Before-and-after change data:
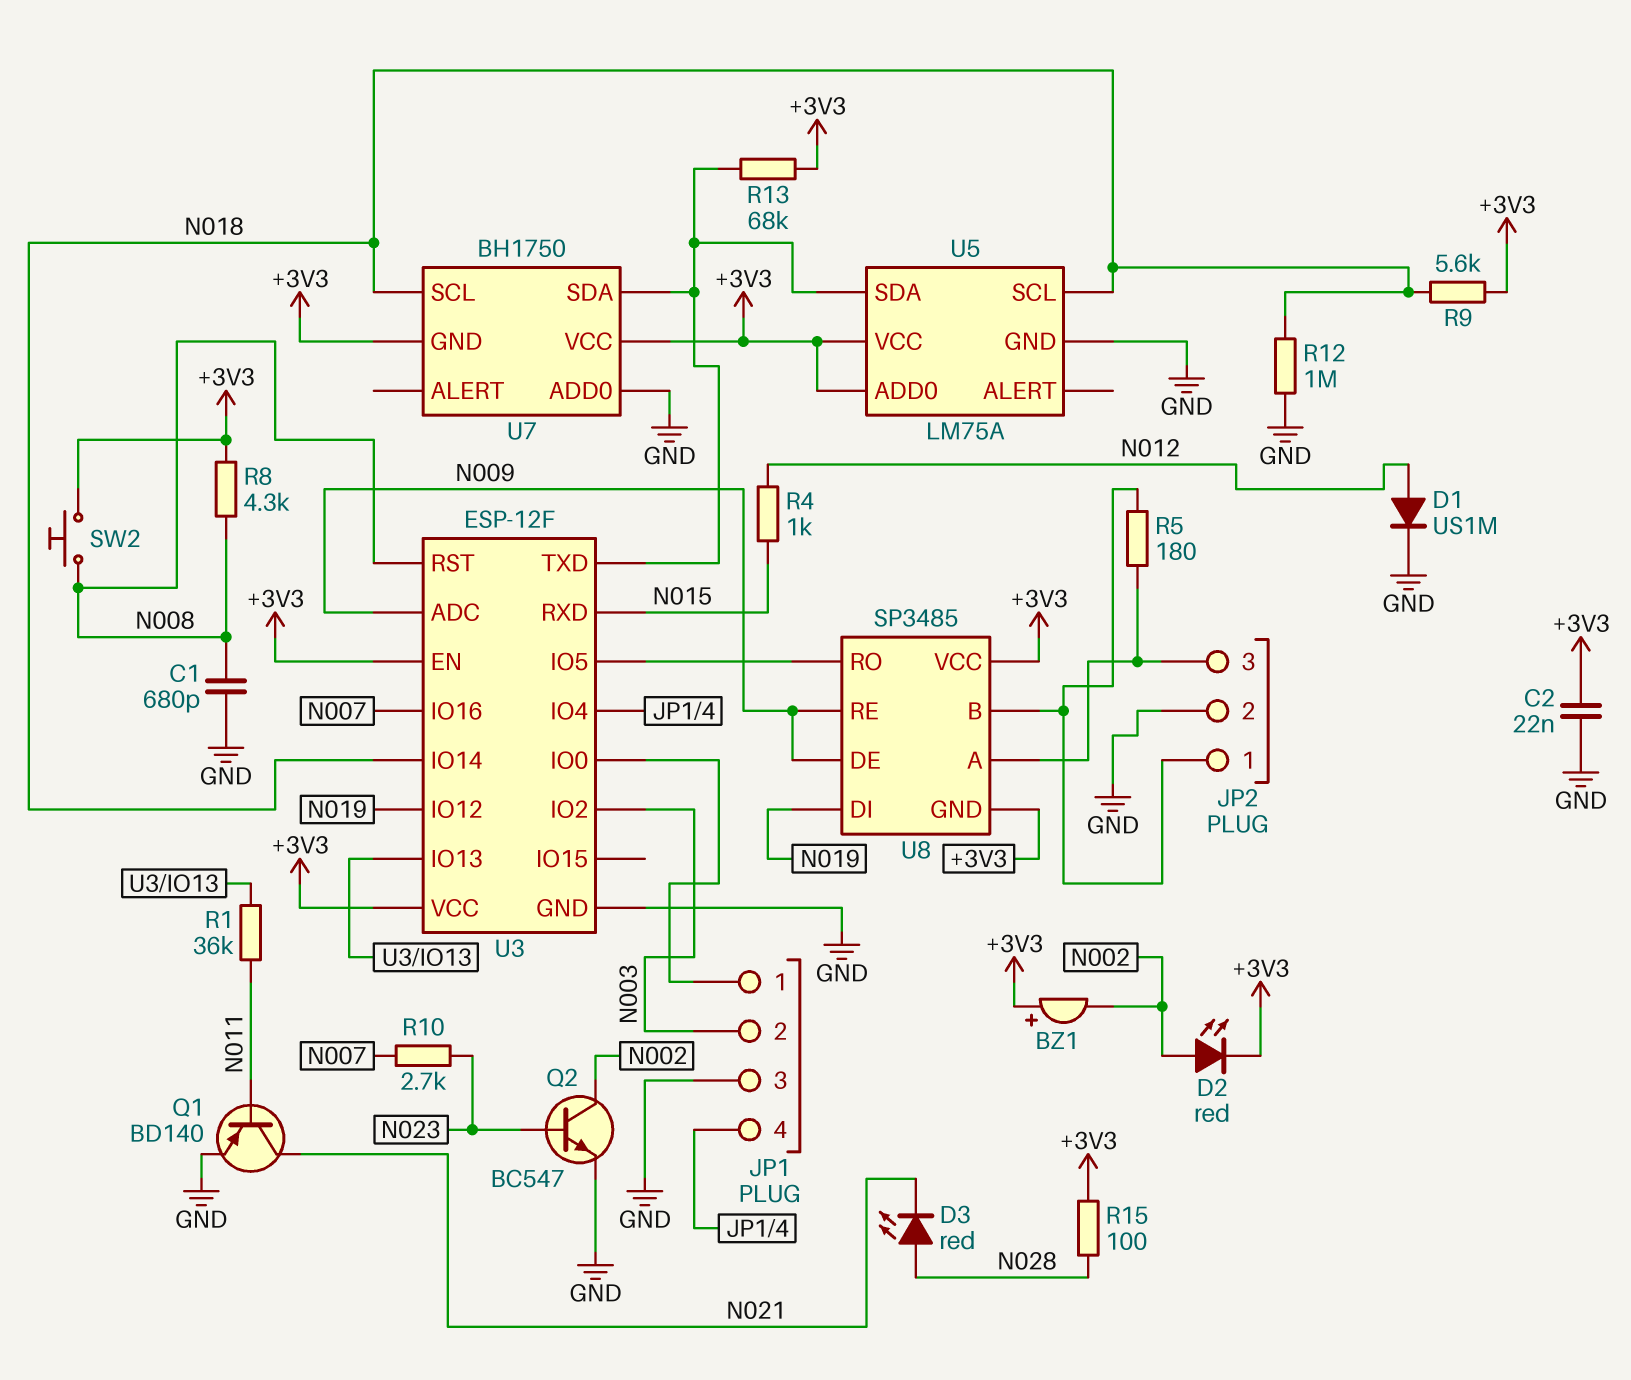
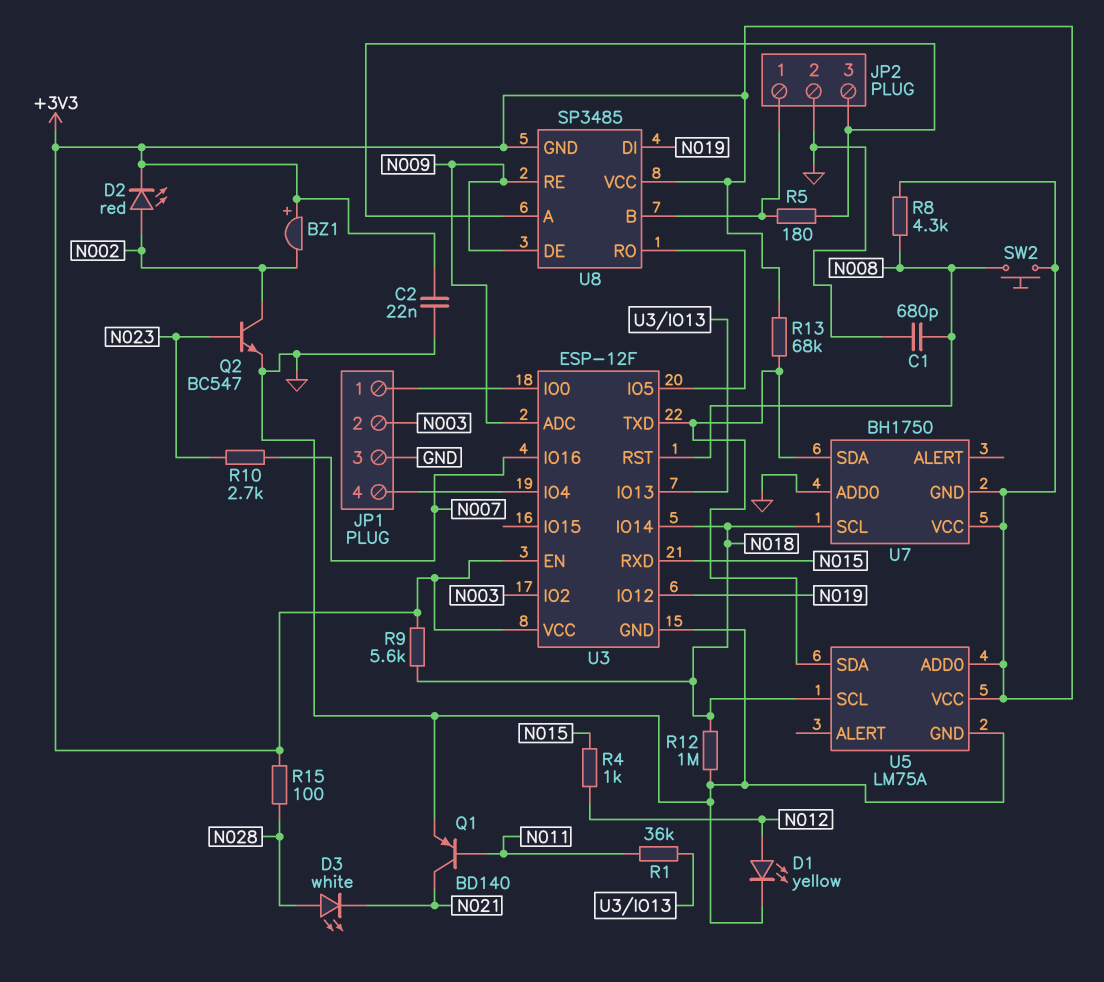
D1: diode US1M (A N012, K GND) -> LED yellow (A N012, K GND)
D3: LED red (A N028, K N021) -> LED white (A N028, K N021)

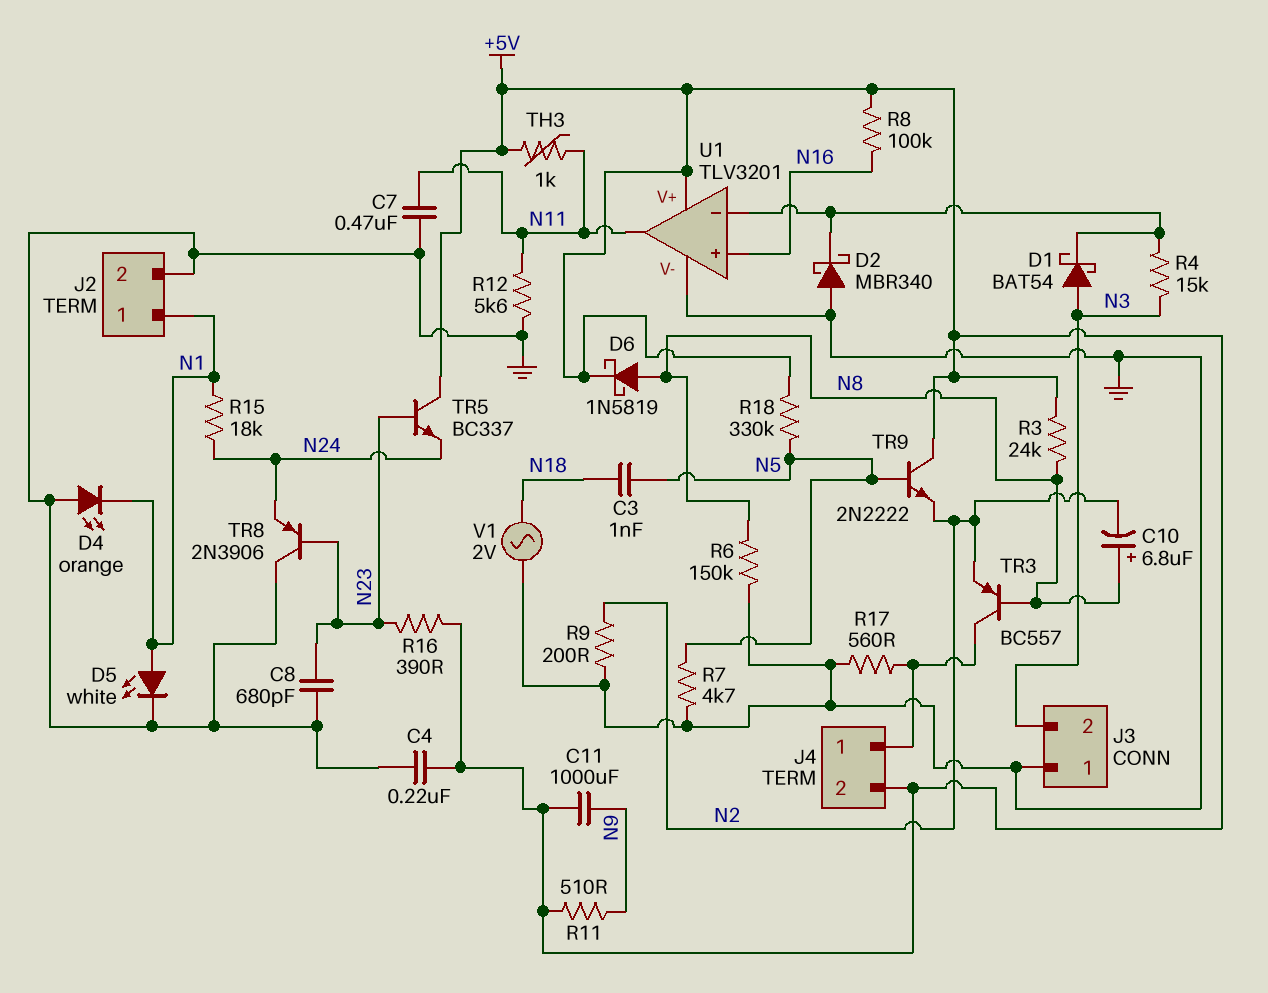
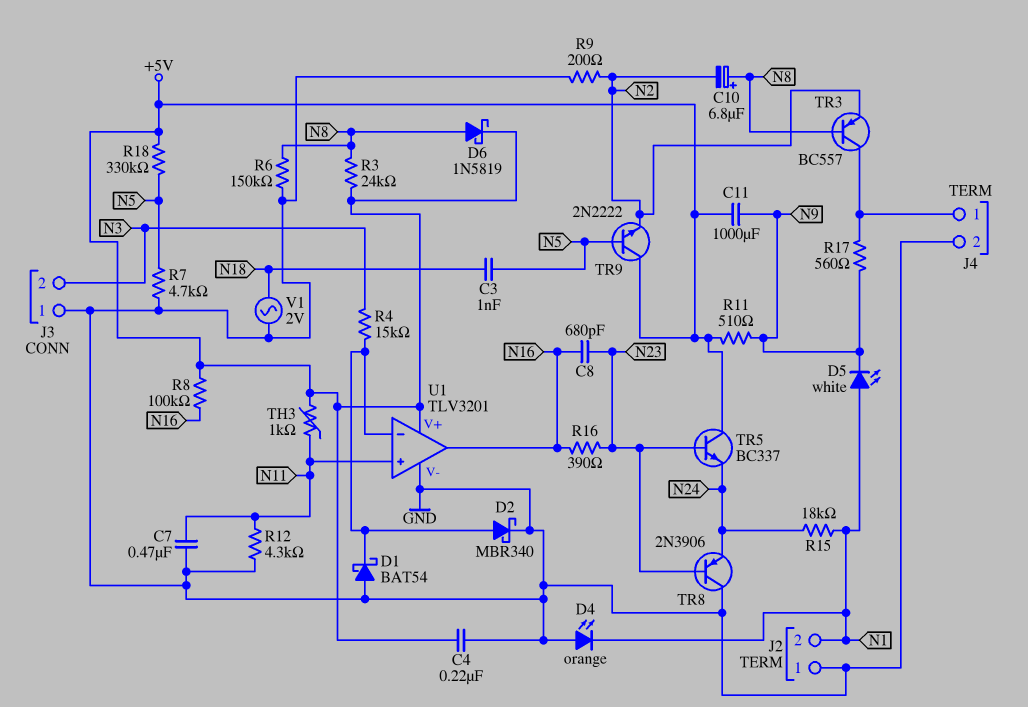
C8: 680pF (GND, N23) -> 680pF (N16, N23)
D1: schottky BAT54 (A N3, K U1/in-) -> schottky BAT54 (A GND, K U1/in-)
D2: schottky MBR340 (A GND, K U1/in-) -> schottky MBR340 (A U1/in-, K GND)
D5: LED white (A N1, K GND) -> LED white (A N1, K N9)
J2 pin 1: N1 -> GND
J2 pin 2: GND -> N1
J4 pin 2: +5V -> GND
R12: 5.6k (GND, N11) -> 4.3k (GND, N11)
R16: 390 (+5V, N23) -> 390 (N16, N23)
R17: 560 (GND, J4/1) -> 560 (J4/1, N9)
U1 pin in+: N16 -> N11
U1 pin out: N11 -> N16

About this task
Every line above with the string "schottky" in it needs to be copied.

Answer below
D1: schottky BAT54 (A N3, K U1/in-) -> schottky BAT54 (A GND, K U1/in-)
D2: schottky MBR340 (A GND, K U1/in-) -> schottky MBR340 (A U1/in-, K GND)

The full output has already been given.